### WORKING DATA
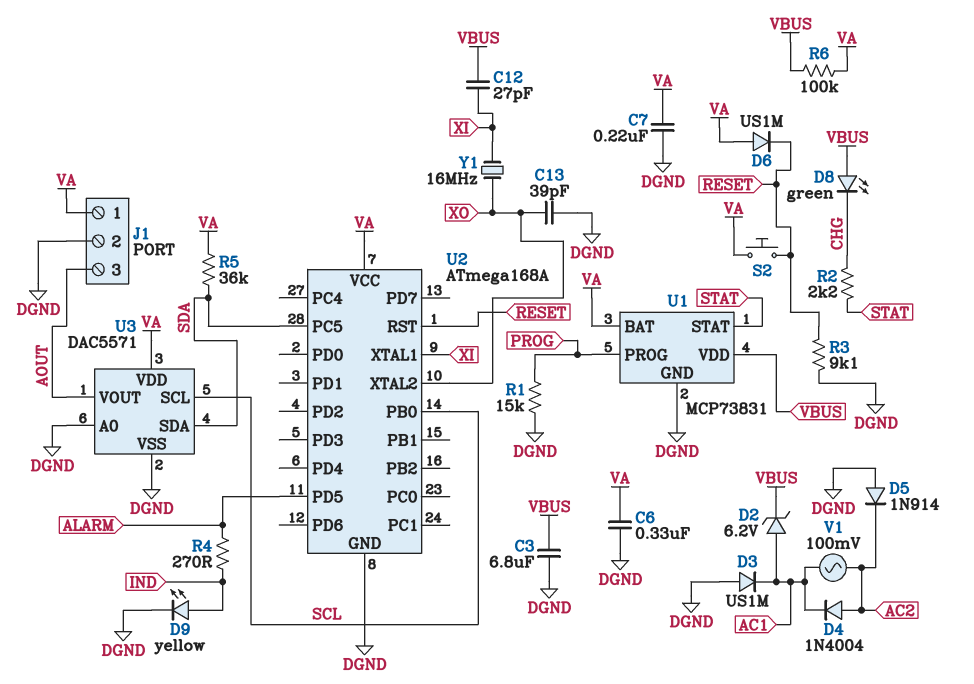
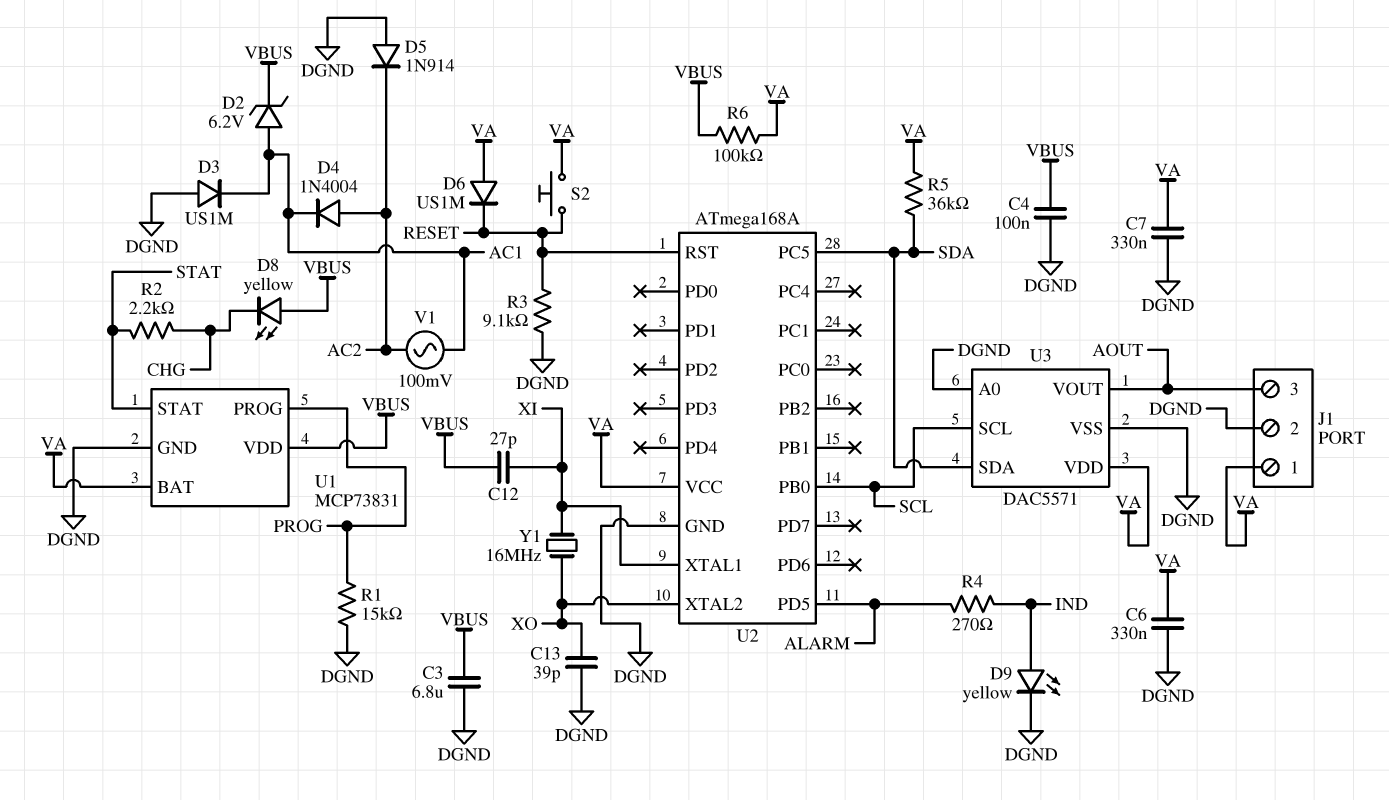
C4: none -> 100nF (DGND, VBUS)
C7: 220nF (DGND, VA) -> 330nF (DGND, VA)
D8: LED green (A VBUS, K CHG) -> LED yellow (A VBUS, K CHG)

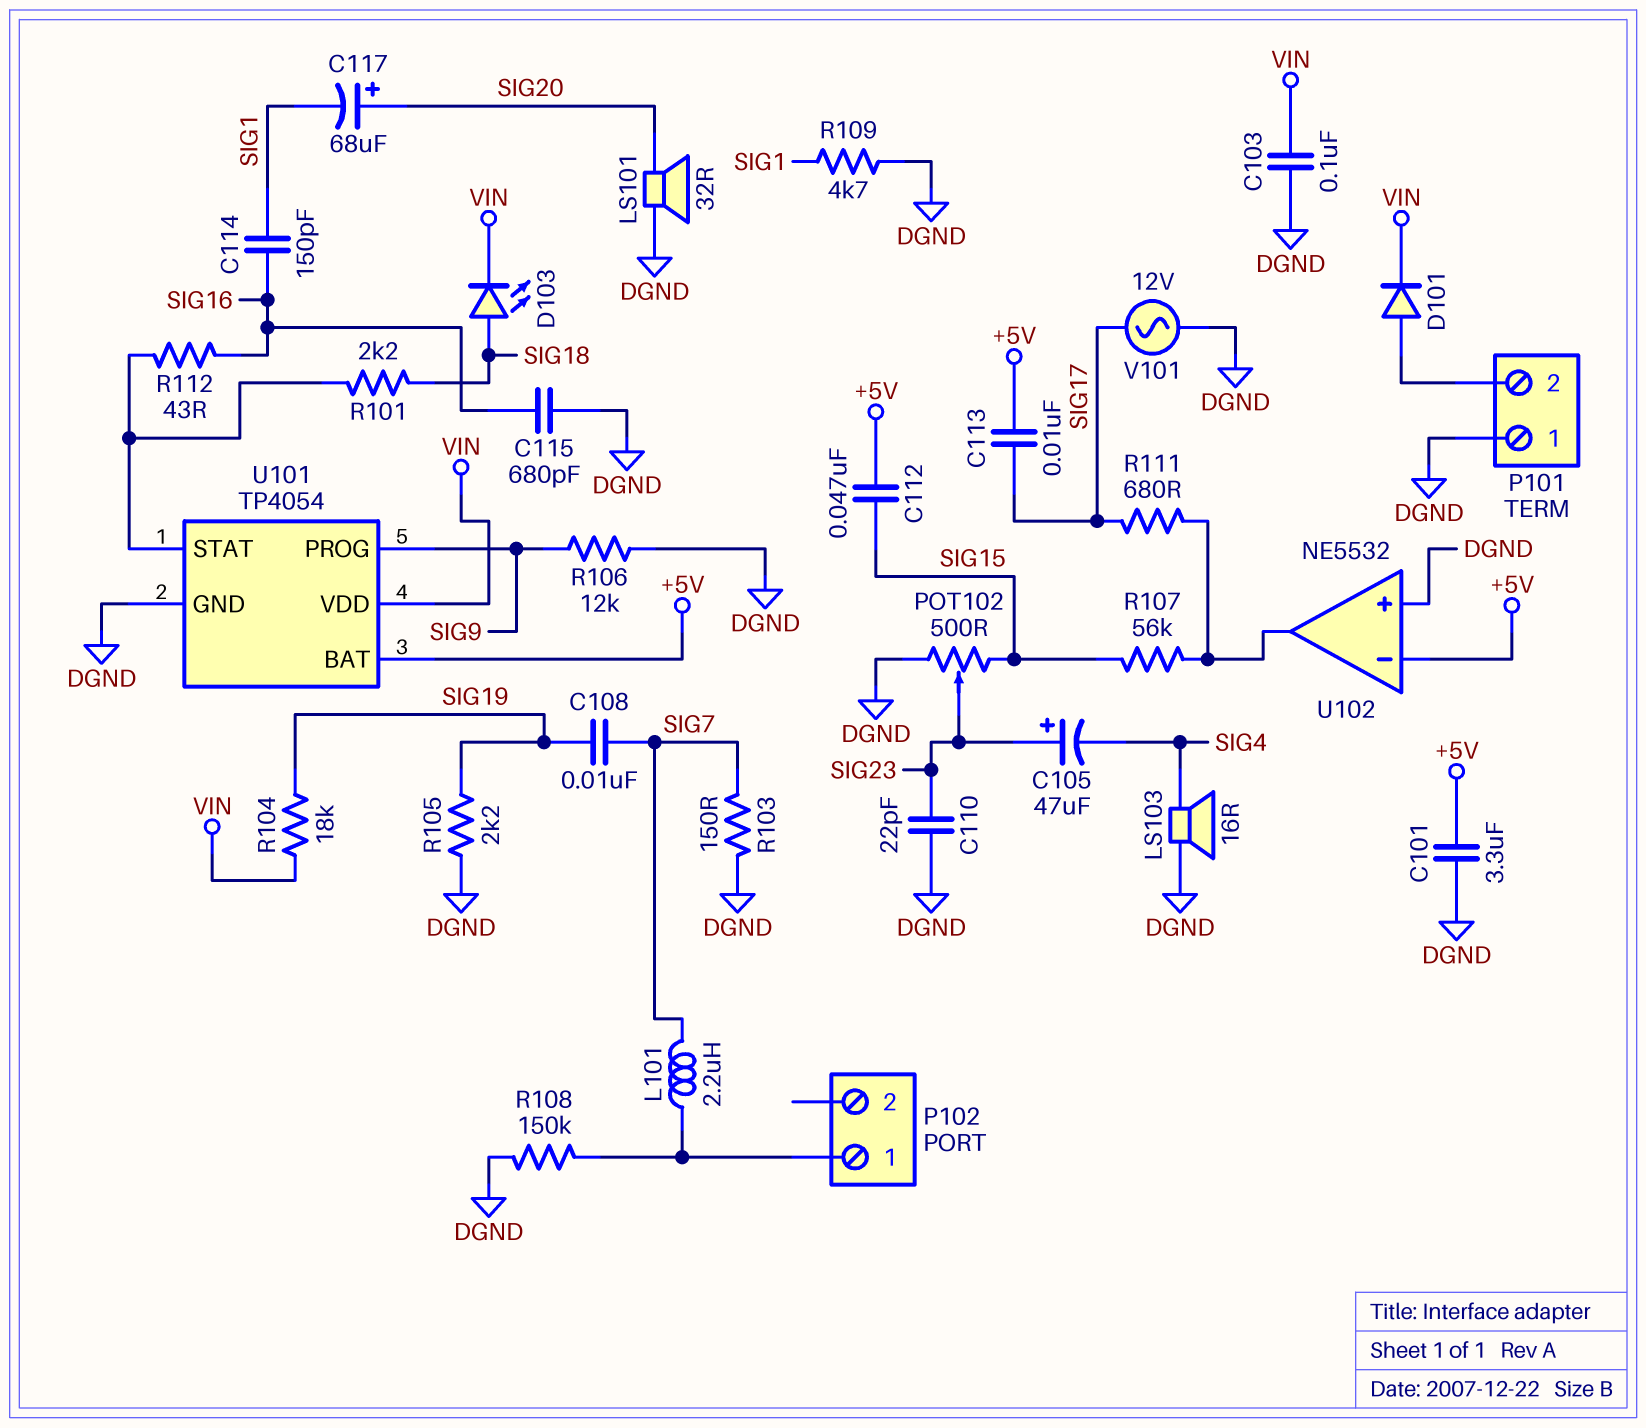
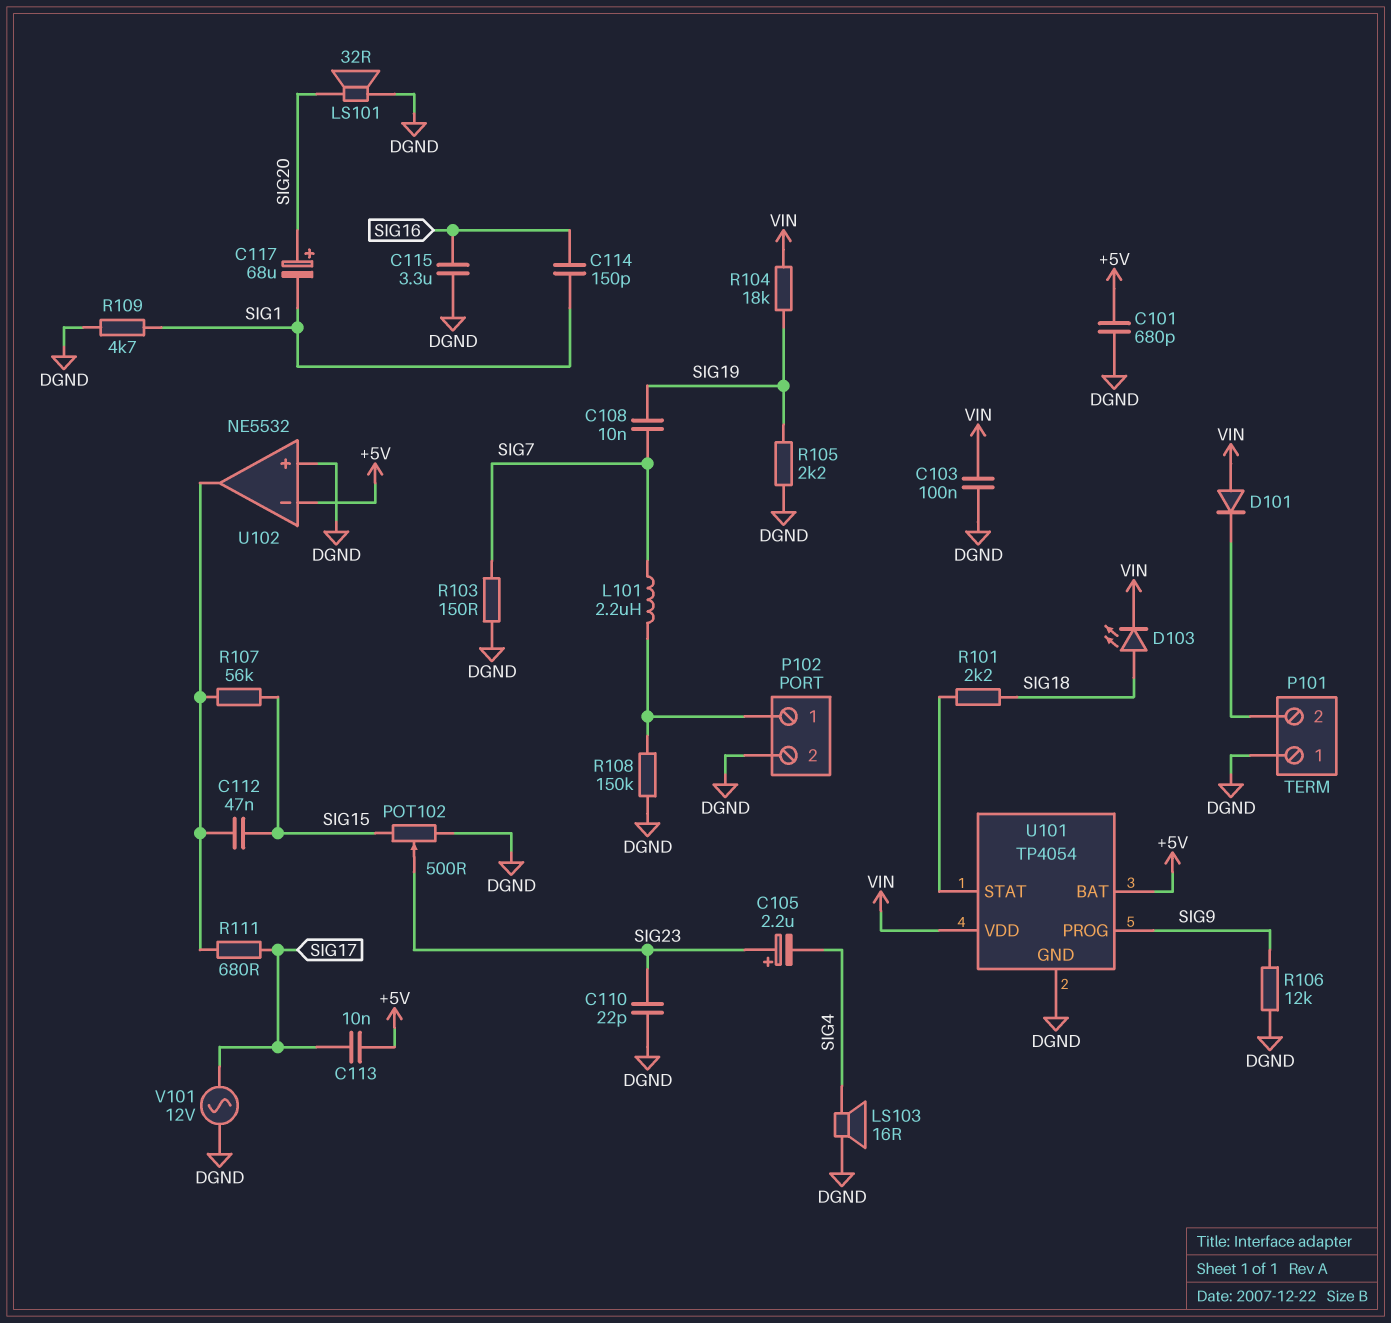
C101: 3.3uF (+5V, DGND) -> 680pF (+5V, DGND)
C105: 47uF (plus SIG23, minus SIG4) -> 2.2uF (plus SIG23, minus SIG4)
C112: 47nF (+5V, SIG15) -> 47nF (SIG15, U102/out)
C115: 680pF (DGND, SIG16) -> 3.3uF (DGND, SIG16)
D101: diode (A P101/2, K VIN) -> diode (A VIN, K P101/2)
P102 pin 2: none -> DGND
R112: 43 (SIG16, U101/STAT) -> none

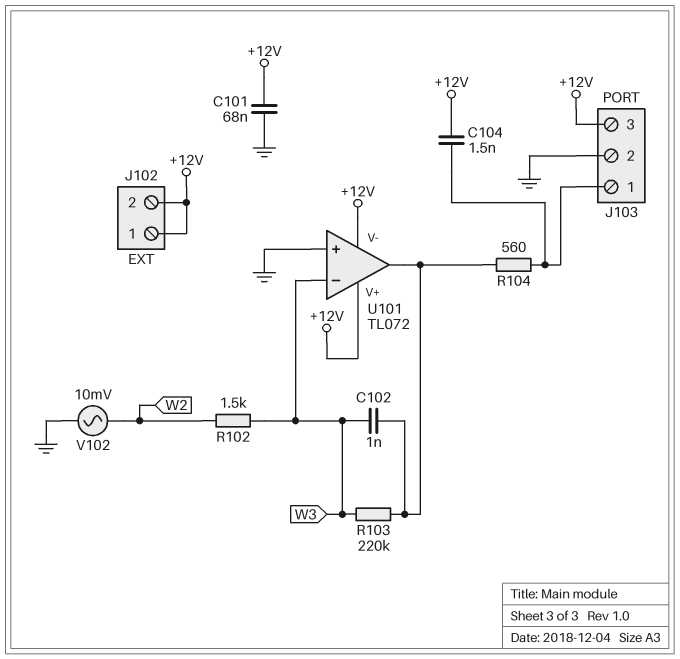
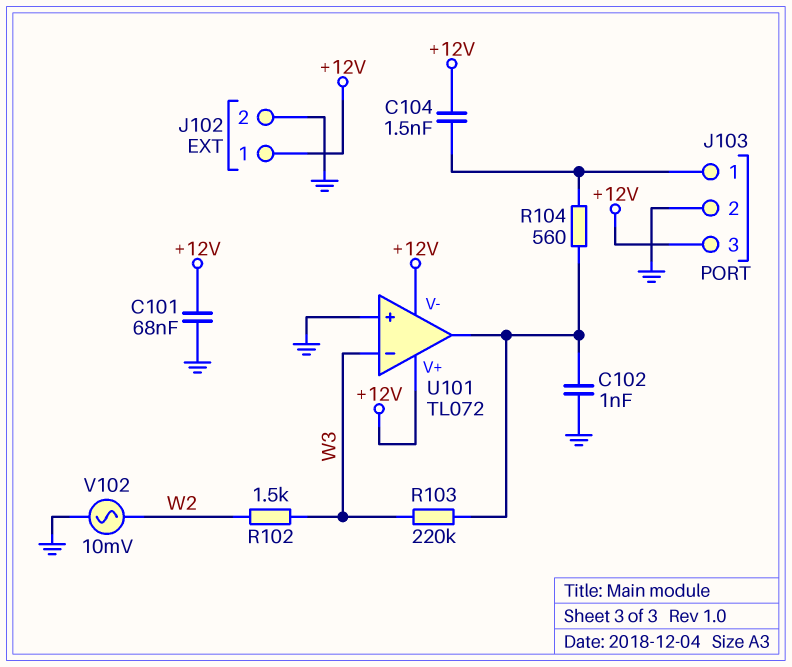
C102: 1nF (U101/out, W3) -> 1nF (GND, U101/out)
J102 pin 2: +12V -> GND

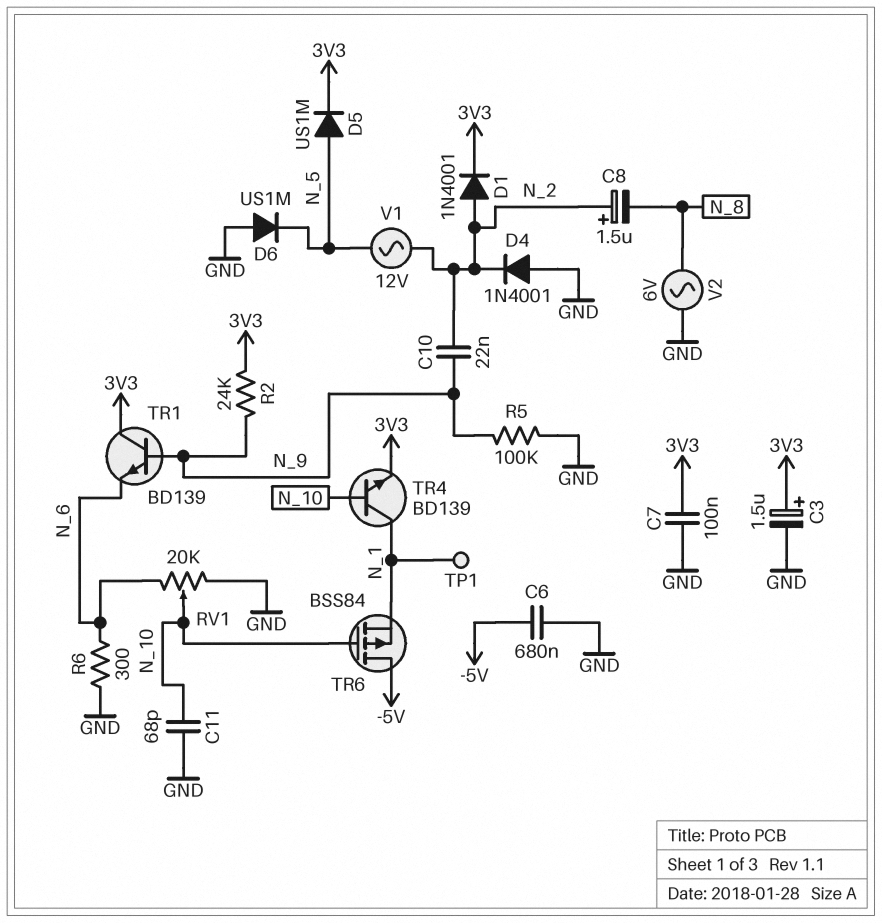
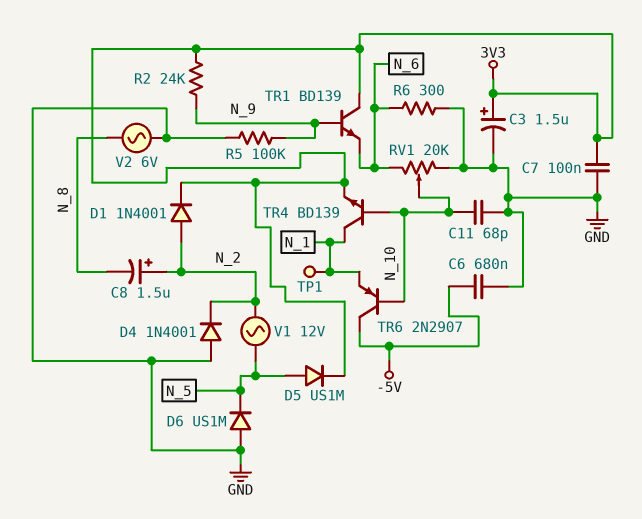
C10: 22nF (N_2, N_9) -> none
TR6: PMOS BSS84 (G N_10, D -5V, S N_1) -> PNP 2N2907 (B N_10, C -5V, E N_1)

### TASK ITEM
Leave the pictures aside. Set down exactly the lines from the one with "J102 pin 2: +12V -> GND" through the final line of the listing above.

### TASK SOLUTION
J102 pin 2: +12V -> GND

C10: 22nF (N_2, N_9) -> none
TR6: PMOS BSS84 (G N_10, D -5V, S N_1) -> PNP 2N2907 (B N_10, C -5V, E N_1)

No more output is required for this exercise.